DATASET CONTENT: Begin

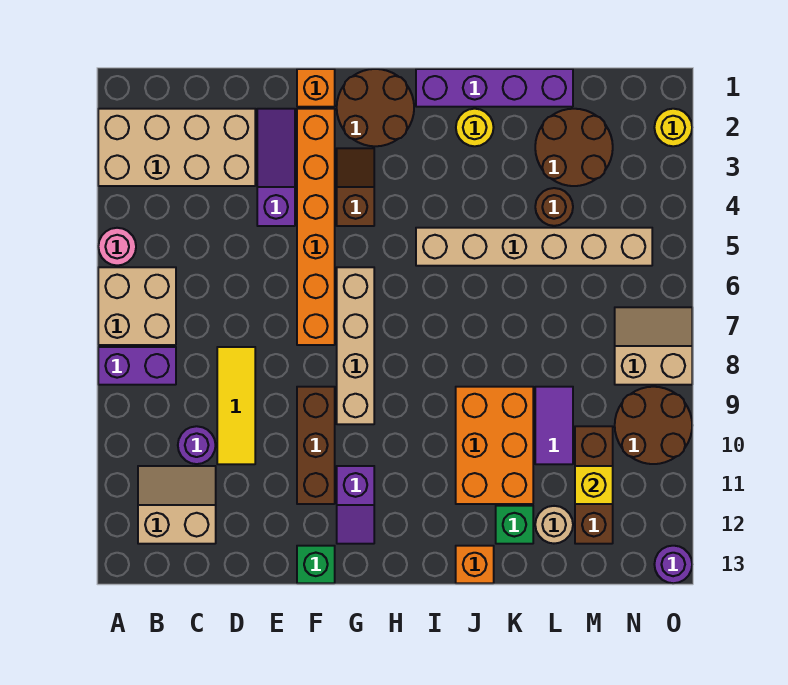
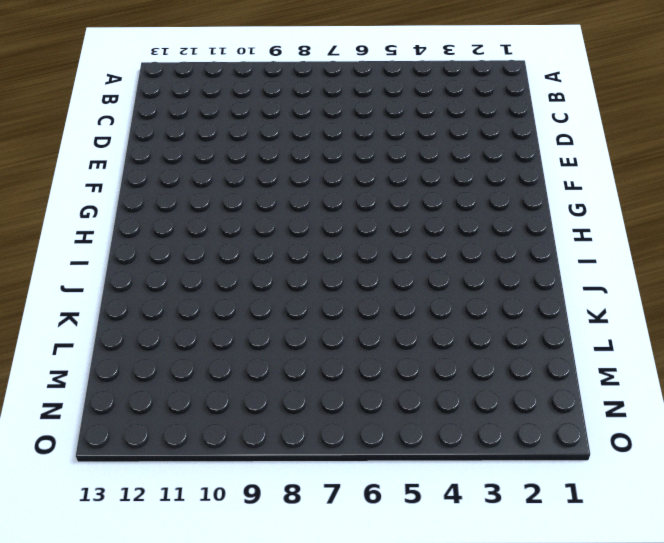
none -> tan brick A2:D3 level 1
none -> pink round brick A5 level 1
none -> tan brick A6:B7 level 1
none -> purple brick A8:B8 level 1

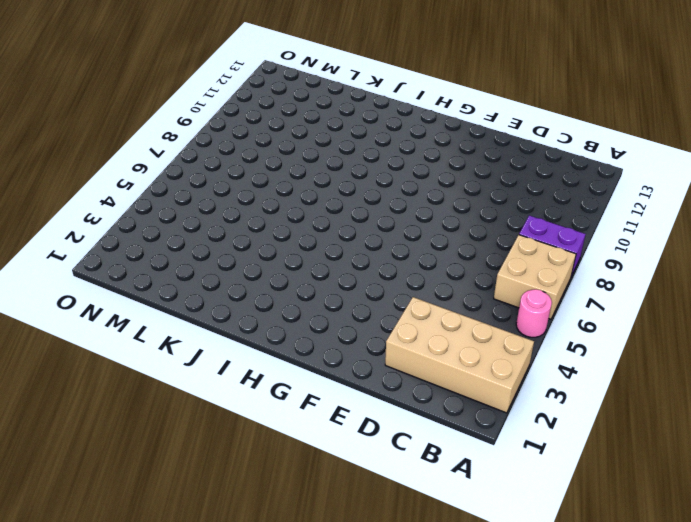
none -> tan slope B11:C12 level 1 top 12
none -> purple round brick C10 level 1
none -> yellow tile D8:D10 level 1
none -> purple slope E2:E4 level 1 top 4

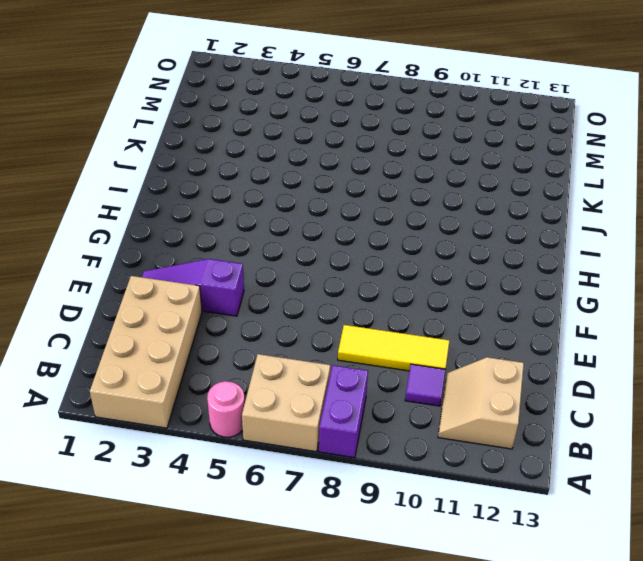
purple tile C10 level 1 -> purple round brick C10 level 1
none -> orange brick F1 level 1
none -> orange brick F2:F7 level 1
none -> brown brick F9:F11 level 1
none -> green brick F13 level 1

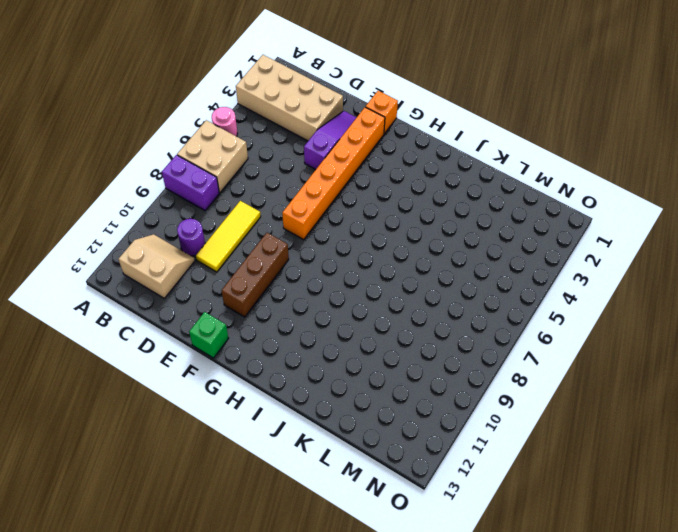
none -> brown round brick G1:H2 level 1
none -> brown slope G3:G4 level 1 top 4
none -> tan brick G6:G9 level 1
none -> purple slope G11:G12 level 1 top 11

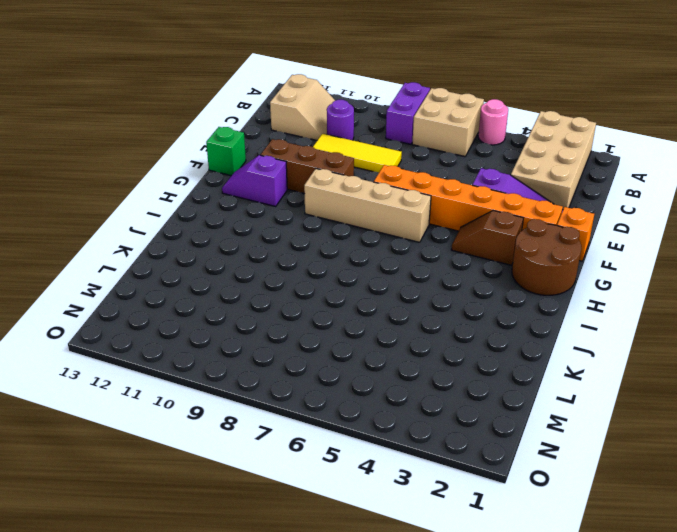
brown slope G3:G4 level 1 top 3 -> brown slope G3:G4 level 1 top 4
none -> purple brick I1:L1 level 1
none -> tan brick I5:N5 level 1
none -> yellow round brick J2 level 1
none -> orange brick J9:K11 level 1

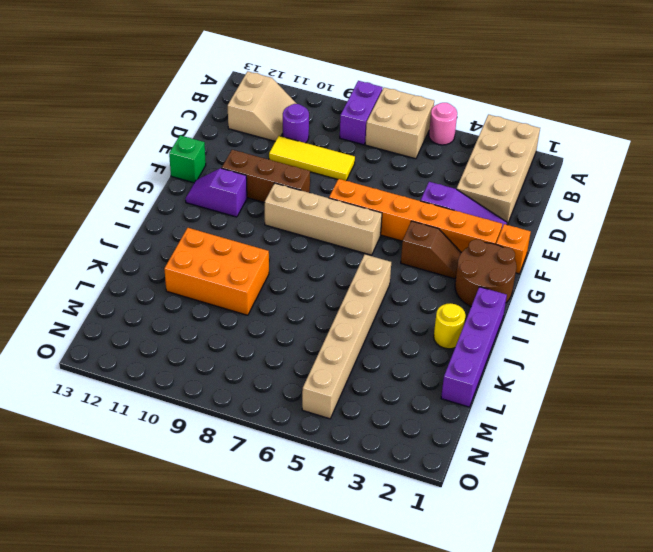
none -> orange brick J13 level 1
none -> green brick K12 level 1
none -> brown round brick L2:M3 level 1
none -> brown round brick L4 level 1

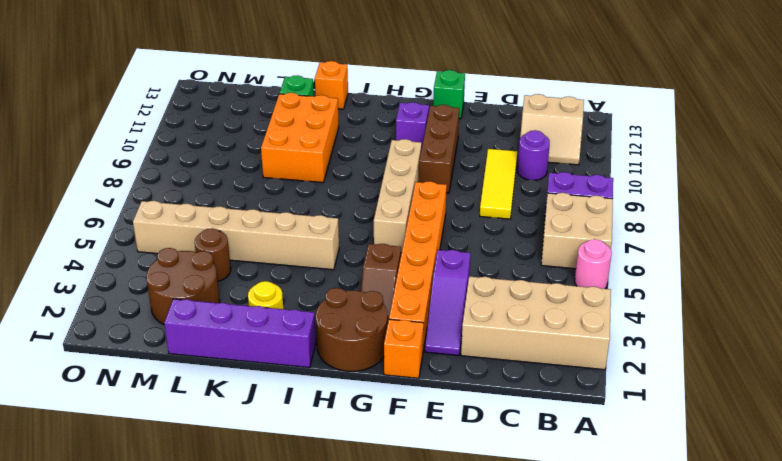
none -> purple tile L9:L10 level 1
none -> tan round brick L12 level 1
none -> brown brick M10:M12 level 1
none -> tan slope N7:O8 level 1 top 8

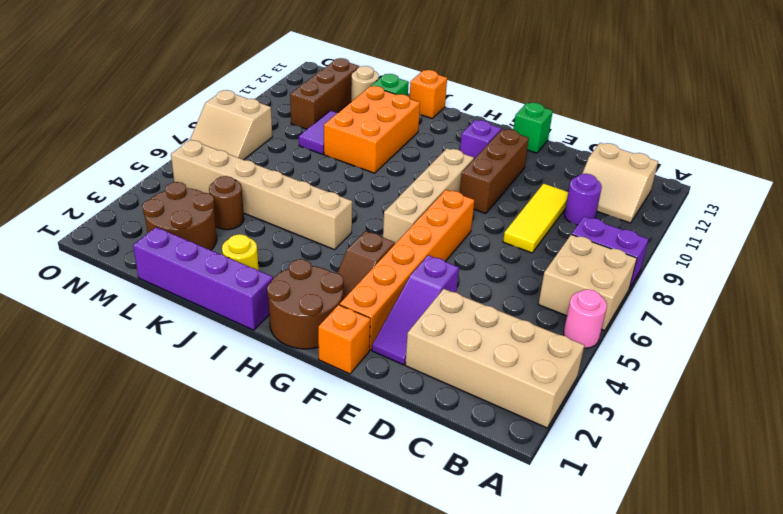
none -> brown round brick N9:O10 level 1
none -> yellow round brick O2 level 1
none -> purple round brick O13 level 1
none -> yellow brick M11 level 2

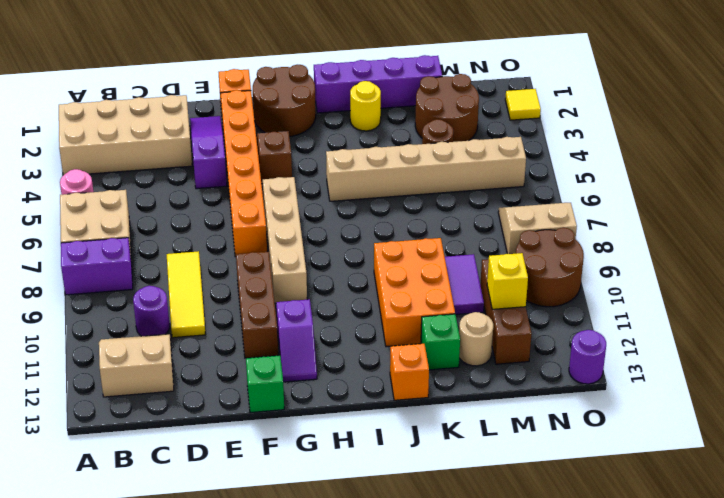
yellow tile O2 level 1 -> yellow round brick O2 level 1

DATASET CONTENT: End
DATASET CONTENT: Begin

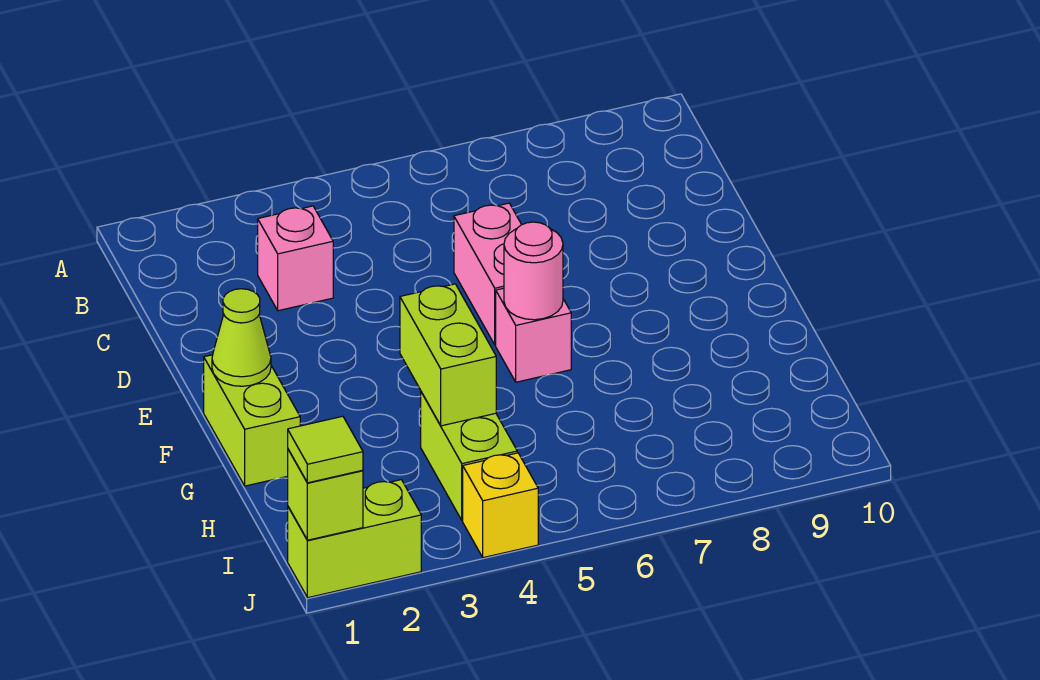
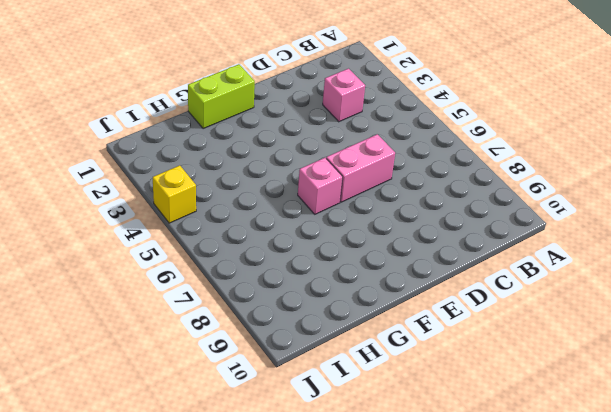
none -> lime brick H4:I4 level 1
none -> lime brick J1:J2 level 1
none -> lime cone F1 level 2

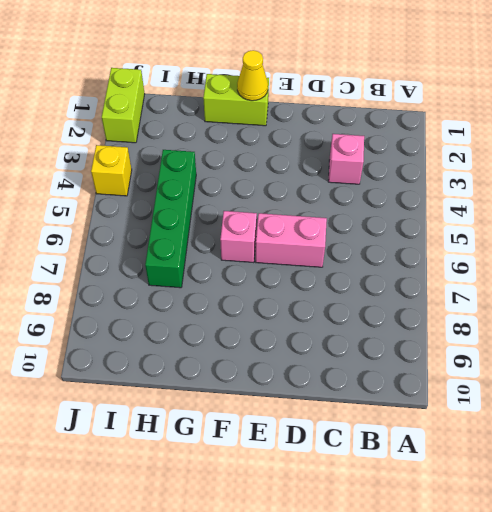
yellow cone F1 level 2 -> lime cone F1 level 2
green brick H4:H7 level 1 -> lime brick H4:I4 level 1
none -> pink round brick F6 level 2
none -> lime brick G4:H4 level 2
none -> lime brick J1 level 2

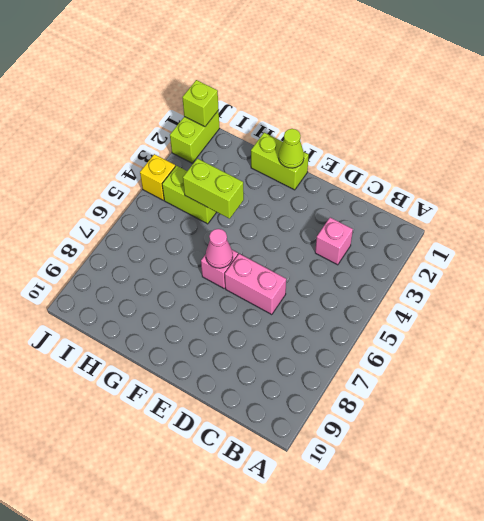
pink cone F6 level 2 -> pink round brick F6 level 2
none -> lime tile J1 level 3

DATASET CONTENT: End

• WORK TO COMPLETE
All lines above from the one containing "none -> orange brick J9:K11 level 1" up to and including the one containing "none -> yellow round brick O2 level 1" are to be set down exactly, and nothing else. Leave images out.

• OUTPUT OF THE TASK
none -> orange brick J9:K11 level 1

none -> orange brick J13 level 1
none -> green brick K12 level 1
none -> brown round brick L2:M3 level 1
none -> brown round brick L4 level 1

none -> purple tile L9:L10 level 1
none -> tan round brick L12 level 1
none -> brown brick M10:M12 level 1
none -> tan slope N7:O8 level 1 top 8

none -> brown round brick N9:O10 level 1
none -> yellow round brick O2 level 1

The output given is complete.